### PROBLEM DESCRIPTION
Exactly as given, restate each record that follows.

### Spatial reasoning data
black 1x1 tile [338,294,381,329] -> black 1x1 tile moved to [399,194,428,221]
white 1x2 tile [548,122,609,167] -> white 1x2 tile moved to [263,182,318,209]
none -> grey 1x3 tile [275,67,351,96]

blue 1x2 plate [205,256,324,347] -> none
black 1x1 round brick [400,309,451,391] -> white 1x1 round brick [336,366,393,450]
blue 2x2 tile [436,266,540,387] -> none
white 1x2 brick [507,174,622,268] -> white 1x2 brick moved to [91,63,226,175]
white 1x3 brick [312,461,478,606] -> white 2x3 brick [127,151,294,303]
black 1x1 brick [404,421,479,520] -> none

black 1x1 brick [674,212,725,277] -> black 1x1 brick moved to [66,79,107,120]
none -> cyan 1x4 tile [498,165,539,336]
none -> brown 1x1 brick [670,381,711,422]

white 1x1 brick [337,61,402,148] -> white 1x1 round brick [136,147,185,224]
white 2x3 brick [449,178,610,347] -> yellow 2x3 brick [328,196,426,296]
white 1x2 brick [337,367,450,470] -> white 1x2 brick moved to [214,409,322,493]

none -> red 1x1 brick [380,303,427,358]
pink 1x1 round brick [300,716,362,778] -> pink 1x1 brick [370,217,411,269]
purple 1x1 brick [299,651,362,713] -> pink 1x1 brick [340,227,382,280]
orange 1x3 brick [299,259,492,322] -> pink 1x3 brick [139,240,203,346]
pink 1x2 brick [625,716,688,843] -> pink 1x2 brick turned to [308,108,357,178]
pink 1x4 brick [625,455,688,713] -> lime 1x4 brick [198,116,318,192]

### FINISHED EXERCISE
black 1x1 tile [338,294,381,329] -> black 1x1 tile moved to [399,194,428,221]
white 1x2 tile [548,122,609,167] -> white 1x2 tile moved to [263,182,318,209]
none -> grey 1x3 tile [275,67,351,96]

blue 1x2 plate [205,256,324,347] -> none
black 1x1 round brick [400,309,451,391] -> white 1x1 round brick [336,366,393,450]
blue 2x2 tile [436,266,540,387] -> none
white 1x2 brick [507,174,622,268] -> white 1x2 brick moved to [91,63,226,175]
white 1x3 brick [312,461,478,606] -> white 2x3 brick [127,151,294,303]
black 1x1 brick [404,421,479,520] -> none

black 1x1 brick [674,212,725,277] -> black 1x1 brick moved to [66,79,107,120]
none -> cyan 1x4 tile [498,165,539,336]
none -> brown 1x1 brick [670,381,711,422]

white 1x1 brick [337,61,402,148] -> white 1x1 round brick [136,147,185,224]
white 2x3 brick [449,178,610,347] -> yellow 2x3 brick [328,196,426,296]
white 1x2 brick [337,367,450,470] -> white 1x2 brick moved to [214,409,322,493]

none -> red 1x1 brick [380,303,427,358]
pink 1x1 round brick [300,716,362,778] -> pink 1x1 brick [370,217,411,269]
purple 1x1 brick [299,651,362,713] -> pink 1x1 brick [340,227,382,280]
orange 1x3 brick [299,259,492,322] -> pink 1x3 brick [139,240,203,346]
pink 1x2 brick [625,716,688,843] -> pink 1x2 brick turned to [308,108,357,178]
pink 1x4 brick [625,455,688,713] -> lime 1x4 brick [198,116,318,192]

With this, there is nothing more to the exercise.